▶ ENTRIES SHOWN:
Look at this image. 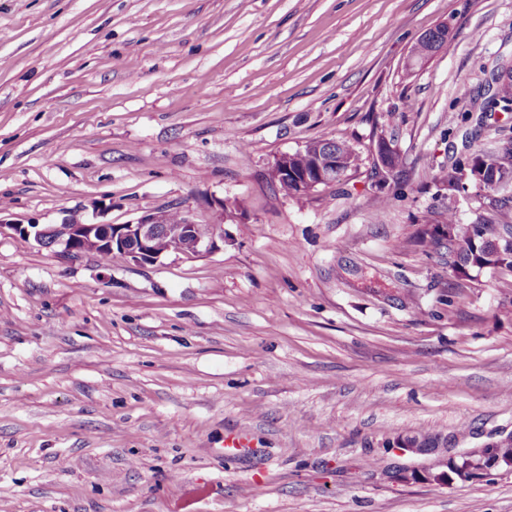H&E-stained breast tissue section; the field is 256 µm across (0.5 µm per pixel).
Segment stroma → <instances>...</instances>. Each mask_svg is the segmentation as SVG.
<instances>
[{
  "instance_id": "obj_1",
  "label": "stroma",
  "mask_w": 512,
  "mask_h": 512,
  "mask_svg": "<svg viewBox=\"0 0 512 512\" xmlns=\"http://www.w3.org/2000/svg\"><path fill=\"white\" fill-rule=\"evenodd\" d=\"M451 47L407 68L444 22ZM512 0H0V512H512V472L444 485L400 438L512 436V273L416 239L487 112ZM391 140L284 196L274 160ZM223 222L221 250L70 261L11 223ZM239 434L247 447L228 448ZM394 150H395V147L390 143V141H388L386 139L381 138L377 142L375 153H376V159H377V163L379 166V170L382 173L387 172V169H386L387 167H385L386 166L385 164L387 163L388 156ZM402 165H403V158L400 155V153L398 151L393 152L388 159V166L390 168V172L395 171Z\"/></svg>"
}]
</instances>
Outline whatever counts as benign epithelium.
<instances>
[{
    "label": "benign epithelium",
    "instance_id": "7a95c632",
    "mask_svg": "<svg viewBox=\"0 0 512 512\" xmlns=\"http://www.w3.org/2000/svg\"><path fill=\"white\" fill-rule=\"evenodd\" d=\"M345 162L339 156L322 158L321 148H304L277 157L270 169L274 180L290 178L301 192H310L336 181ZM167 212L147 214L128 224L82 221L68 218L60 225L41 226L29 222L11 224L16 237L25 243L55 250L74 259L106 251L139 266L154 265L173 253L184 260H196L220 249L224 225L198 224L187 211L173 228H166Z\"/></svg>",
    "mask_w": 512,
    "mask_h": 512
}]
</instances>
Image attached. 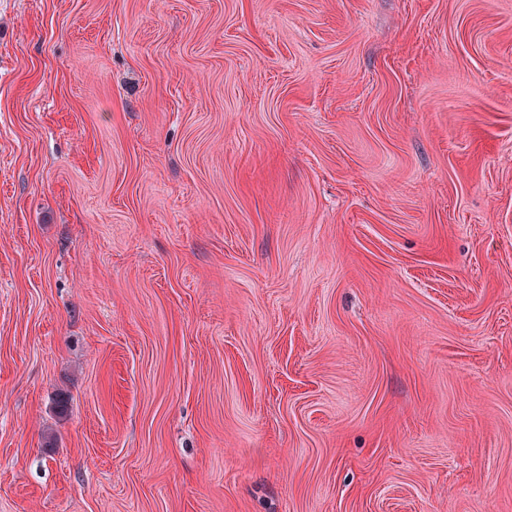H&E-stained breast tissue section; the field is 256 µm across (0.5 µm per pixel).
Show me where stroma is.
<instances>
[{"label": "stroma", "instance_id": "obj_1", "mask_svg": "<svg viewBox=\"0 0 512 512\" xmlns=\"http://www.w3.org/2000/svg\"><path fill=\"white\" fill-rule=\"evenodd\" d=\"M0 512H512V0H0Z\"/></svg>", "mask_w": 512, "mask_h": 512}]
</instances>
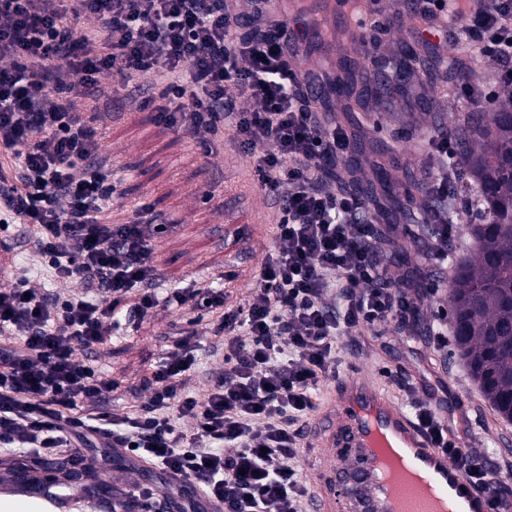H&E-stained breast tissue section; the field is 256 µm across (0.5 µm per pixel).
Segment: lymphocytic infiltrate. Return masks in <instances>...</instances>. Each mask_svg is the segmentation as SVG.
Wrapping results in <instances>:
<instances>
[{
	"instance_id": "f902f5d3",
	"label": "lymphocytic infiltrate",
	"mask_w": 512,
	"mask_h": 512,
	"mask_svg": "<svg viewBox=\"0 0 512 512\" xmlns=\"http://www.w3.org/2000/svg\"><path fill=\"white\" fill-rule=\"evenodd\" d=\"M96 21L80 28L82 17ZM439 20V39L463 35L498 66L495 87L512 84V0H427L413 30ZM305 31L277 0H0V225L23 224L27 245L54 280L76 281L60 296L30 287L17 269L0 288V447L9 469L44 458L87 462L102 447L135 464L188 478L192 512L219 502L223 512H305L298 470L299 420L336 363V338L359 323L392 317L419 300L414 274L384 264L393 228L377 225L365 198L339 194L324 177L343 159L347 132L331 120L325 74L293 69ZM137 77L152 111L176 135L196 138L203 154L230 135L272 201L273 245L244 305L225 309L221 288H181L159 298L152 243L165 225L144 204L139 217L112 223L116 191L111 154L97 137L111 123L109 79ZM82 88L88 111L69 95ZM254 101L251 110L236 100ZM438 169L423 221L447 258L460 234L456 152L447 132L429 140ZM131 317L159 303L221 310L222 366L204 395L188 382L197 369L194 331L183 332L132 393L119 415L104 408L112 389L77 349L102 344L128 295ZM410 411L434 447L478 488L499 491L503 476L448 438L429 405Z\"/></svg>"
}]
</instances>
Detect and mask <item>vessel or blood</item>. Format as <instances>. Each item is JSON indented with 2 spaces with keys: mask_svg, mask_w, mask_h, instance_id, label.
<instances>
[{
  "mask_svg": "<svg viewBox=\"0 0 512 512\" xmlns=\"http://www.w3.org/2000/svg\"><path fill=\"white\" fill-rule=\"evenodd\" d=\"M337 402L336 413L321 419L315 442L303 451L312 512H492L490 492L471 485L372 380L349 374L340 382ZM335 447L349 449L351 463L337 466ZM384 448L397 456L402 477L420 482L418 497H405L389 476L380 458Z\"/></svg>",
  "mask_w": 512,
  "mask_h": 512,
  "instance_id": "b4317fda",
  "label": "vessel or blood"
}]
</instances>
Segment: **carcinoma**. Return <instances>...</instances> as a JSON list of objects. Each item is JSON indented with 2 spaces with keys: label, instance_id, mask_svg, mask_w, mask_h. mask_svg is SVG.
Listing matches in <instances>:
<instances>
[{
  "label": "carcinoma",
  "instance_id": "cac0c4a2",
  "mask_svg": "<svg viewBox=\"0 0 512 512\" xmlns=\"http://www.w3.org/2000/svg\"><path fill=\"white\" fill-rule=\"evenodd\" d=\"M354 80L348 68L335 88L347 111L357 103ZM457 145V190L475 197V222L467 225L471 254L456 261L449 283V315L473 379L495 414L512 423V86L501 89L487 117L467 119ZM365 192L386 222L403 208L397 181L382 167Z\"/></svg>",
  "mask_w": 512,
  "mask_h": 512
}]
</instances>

▶ WRITTEN EXERCISE: Pull out every line from the one with "Segment: **carcinoma**. Return" to the end of the listing, and output only those.

▶ RESULT:
Segment: **carcinoma**. Return <instances>...</instances> as a JSON list of objects. Each item is JSON indented with 2 spaces with keys: label, instance_id, mask_svg, mask_w, mask_h. mask_svg is SVG.
Listing matches in <instances>:
<instances>
[{
  "label": "carcinoma",
  "instance_id": "cac0c4a2",
  "mask_svg": "<svg viewBox=\"0 0 512 512\" xmlns=\"http://www.w3.org/2000/svg\"><path fill=\"white\" fill-rule=\"evenodd\" d=\"M354 80L348 68L335 88L347 111L357 103ZM457 145V190L475 197V222L467 225L471 254L456 261L449 283V315L473 379L495 414L512 423V86L501 89L487 117L467 119ZM365 192L386 222L403 208L397 181L382 167Z\"/></svg>",
  "mask_w": 512,
  "mask_h": 512
}]
</instances>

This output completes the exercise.